**Try it**
Starting at the line that contains "red nut: [211,208,267,256]" and stopping at the line that contains "turquoise eraser: [46,338,74,384]", restate each line of the records below exactly. Omit the pictures.

# # # # #

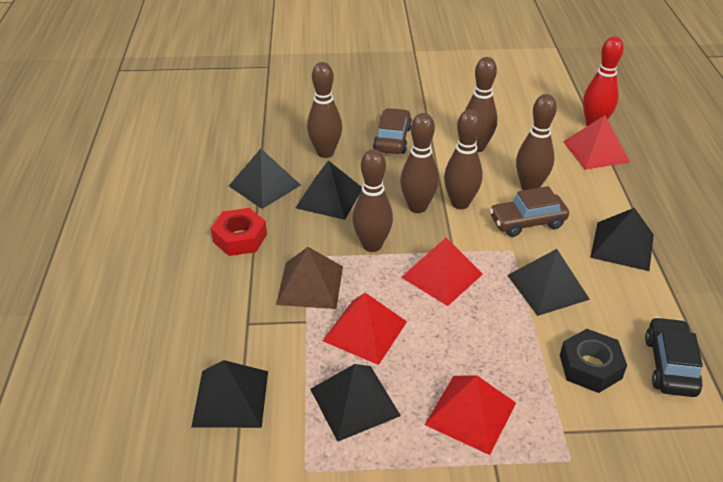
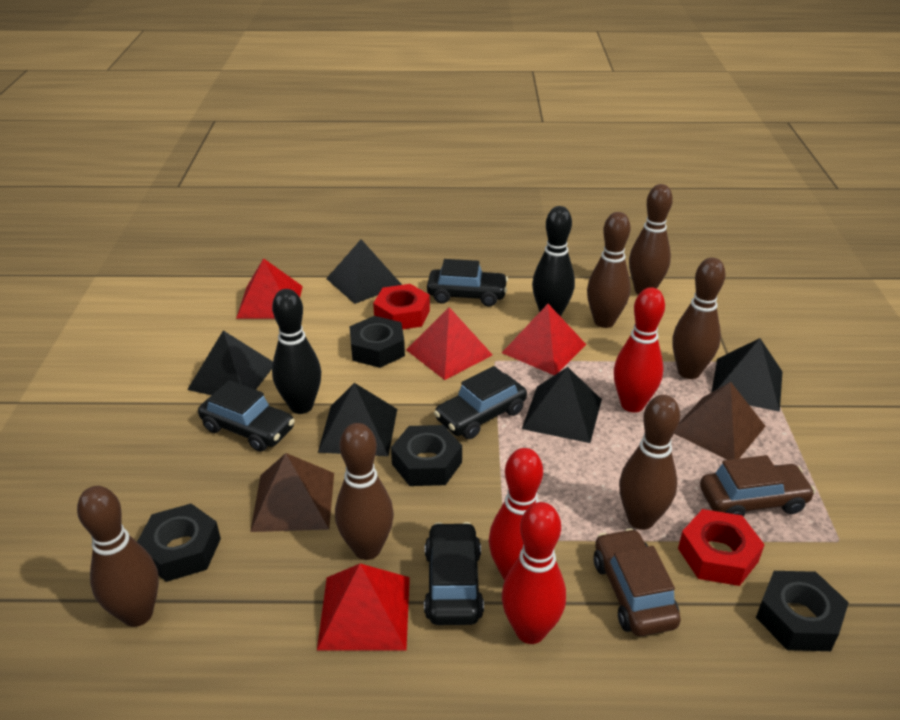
black bowling pin: none = 0 -> [272,289,321,414] [532,206,575,317] = 2
black car: [645,317,703,397] = 1 -> [198,380,295,452] [424,522,484,625] [427,259,508,307] [434,366,527,439] = 4
black nut: [560,329,627,393] = 1 -> [137,504,221,582] [349,316,405,368] [391,425,462,486] [756,571,849,651] = 4
black pyramid: [191,360,268,428] [229,149,301,209] [296,160,362,220] [310,364,401,442] [507,249,590,316] [590,208,654,271] = 6 -> [187,330,273,395] [318,383,397,456] [326,239,402,304] [522,367,602,443] [712,338,782,412] = 5
brown pyramid: [276,247,343,309] = 1 -> [250,453,334,532] [674,382,766,460] = 2
red bowling pin: [583,36,624,126] = 1 -> [489,448,543,581] [502,502,566,644] [614,287,665,412] = 3
red nut: [211,208,267,256] = 1 -> [373,284,430,329] [678,509,765,586] = 2

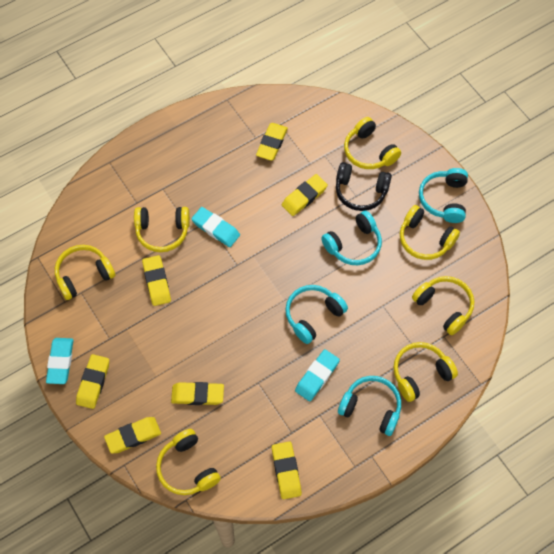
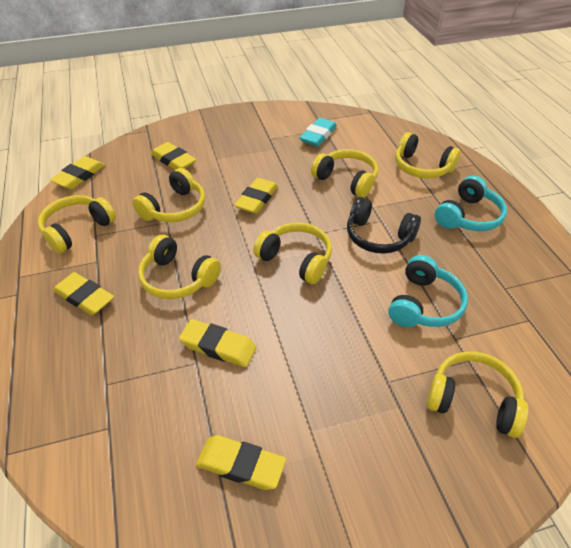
turquoise eraser: [46,338,74,384] [192,207,240,247] [295,349,340,401] = 3 -> [300,118,337,146] = 1
turquoise headphones: [285,285,348,344] [321,211,382,265] [338,376,401,436] [419,168,468,223] = 4 -> [388,255,468,327] [435,176,507,231] = 2
yellow eraser: [76,354,109,409] [104,417,161,454] [142,255,171,306] [171,382,224,405] [256,123,288,161] [272,442,302,499] [282,174,328,216] = 7 -> [50,156,105,189] [53,272,114,315] [151,142,196,170] [179,319,257,367] [196,435,286,490] [234,178,278,214] = 6

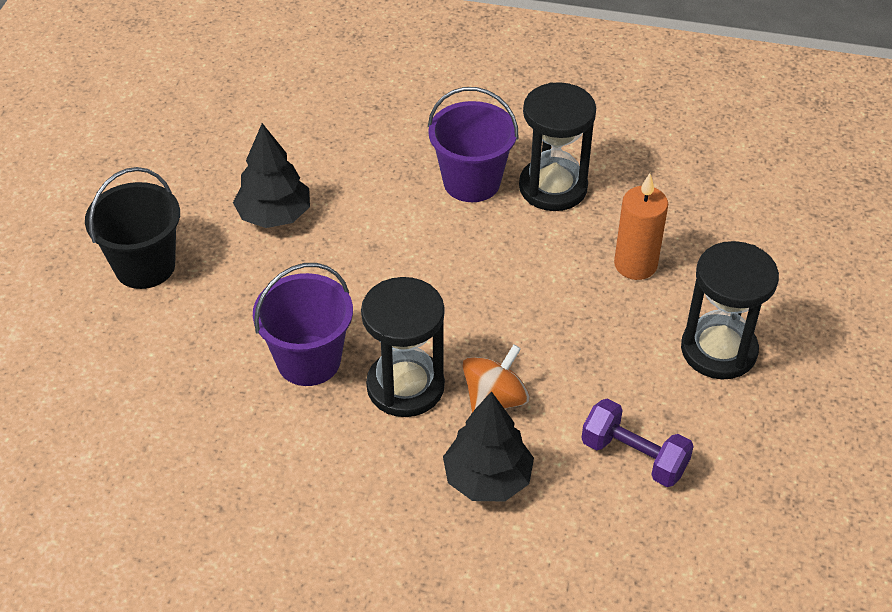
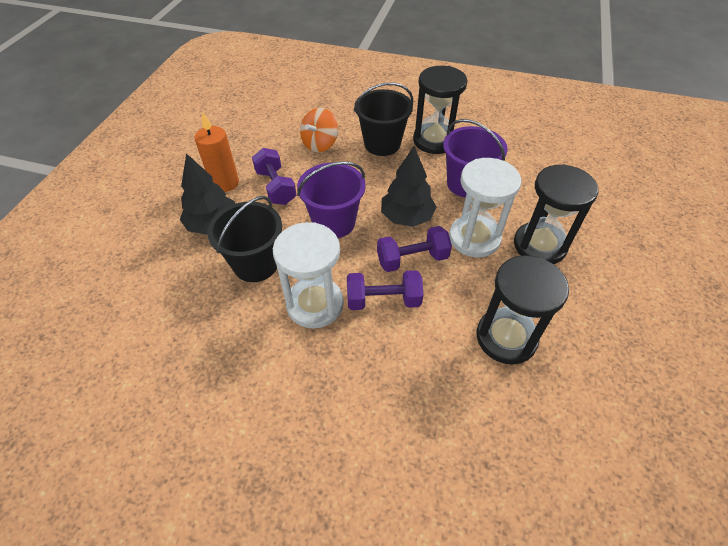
black bucket: [85,167,180,289] = 1 -> [207,196,282,282] [354,82,413,156] = 2
purple dumbbell: [581,398,694,487] = 1 -> [252,148,296,205] [347,270,423,310] [377,226,452,272] = 3
white hourglass: none = 0 -> [273,222,344,329] [449,158,521,258] = 2

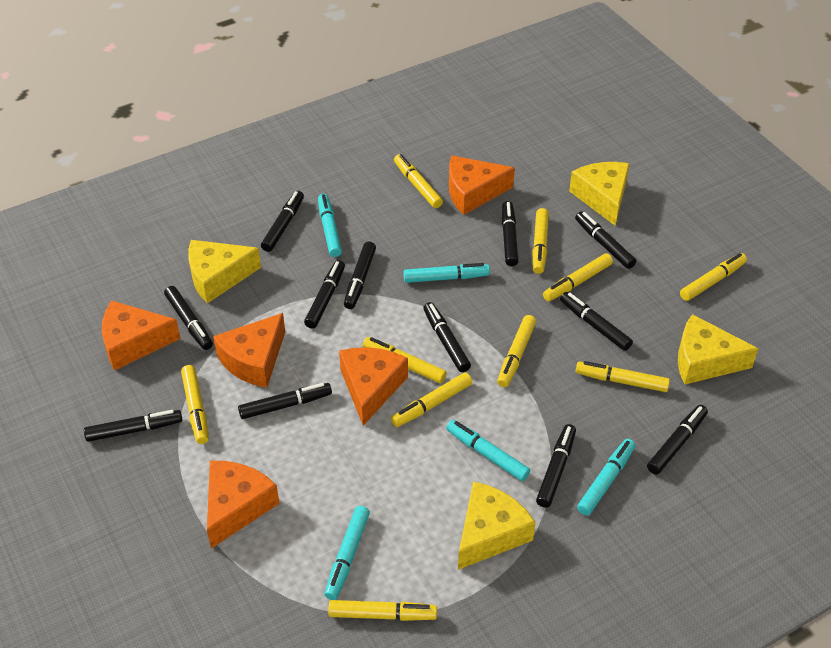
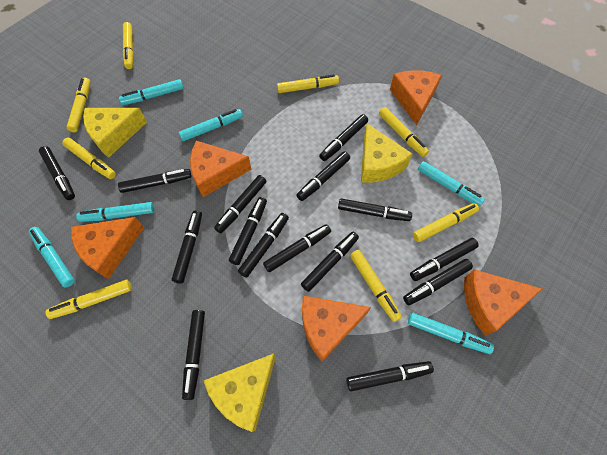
black marker: [84,410,182,442] [164,286,213,350] [238,383,332,419] [261,191,304,252] [304,260,345,329] [344,241,376,309] [423,302,471,372] [502,201,518,266] [536,424,576,508] [560,292,633,351] [575,212,636,269] [647,405,708,475] = 12 -> [39,146,75,200] [118,169,192,193] [172,210,202,283] [182,310,205,400] [214,175,266,233] [229,197,267,265] [238,213,289,278] [263,224,331,272] [296,151,350,201] [301,232,359,292] [319,114,368,161] [338,198,412,221] [346,361,434,391] [403,259,473,305] [410,238,479,281] = 15
turquoise marker: [318,194,342,257] [324,506,370,600] [403,263,490,283] [446,420,530,481] [577,439,635,516] = 5 -> [29,227,75,288] [77,202,154,222] [119,79,184,105] [179,109,243,141] [408,313,494,354] [418,161,485,206] = 6
yellow cheese: [188,240,261,303] [458,481,536,570] [569,162,630,226] [678,314,759,384] = 4 -> [83,108,147,158] [204,354,276,432] [361,123,412,183] = 3
yellow marker: [181,365,209,444] [328,600,437,621] [363,337,447,383] [391,372,472,427] [394,154,443,208] [497,315,536,387] [532,208,549,274] [543,253,613,301] [576,361,670,392] [680,253,747,301] = 10 -> [46,280,132,319] [62,138,116,179] [66,78,91,132] [123,22,134,69] [277,74,339,93] [350,250,402,322] [379,107,429,157] [413,203,479,242] = 8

# # # # #

**Solution below**
red nut: [211,208,267,256] = 1 -> [373,284,430,329] [678,509,765,586] = 2

turquoise eraser: [46,338,74,384] [192,207,240,247] [295,349,340,401] = 3 -> [300,118,337,146] = 1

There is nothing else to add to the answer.